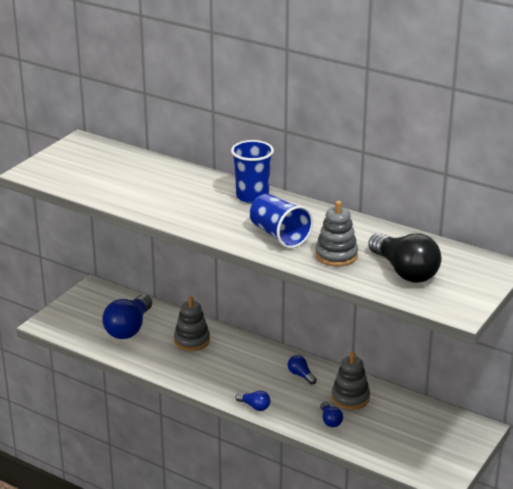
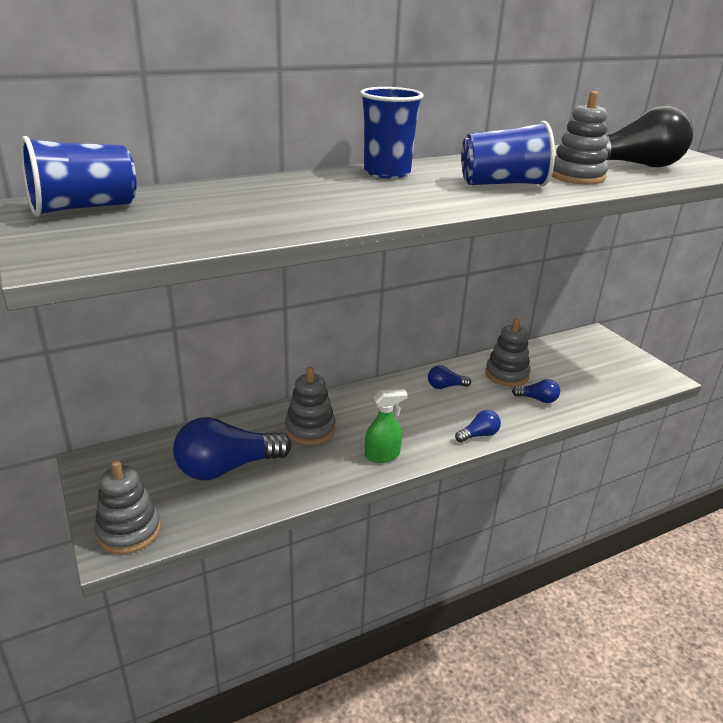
camera: 60 degrees left, 0 degrees up
(57, 323) = (129, 531): none -> grey stacking toy
(89, 151) = (84, 208): none -> blue cup
(129, 328) = (227, 468): blue light bulb -> blue light bulb turned 105 degrees clockwise
(193, 376) = (382, 455): none -> green spray bottle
-*-*-
» **Problem description**
Copy out nothing but text: transcribe the listing exactly and skip each picture.

» **Output for this task**
camera: 60 degrees left, 0 degrees up
(57, 323) = (129, 531): none -> grey stacking toy
(89, 151) = (84, 208): none -> blue cup
(129, 328) = (227, 468): blue light bulb -> blue light bulb turned 105 degrees clockwise
(193, 376) = (382, 455): none -> green spray bottle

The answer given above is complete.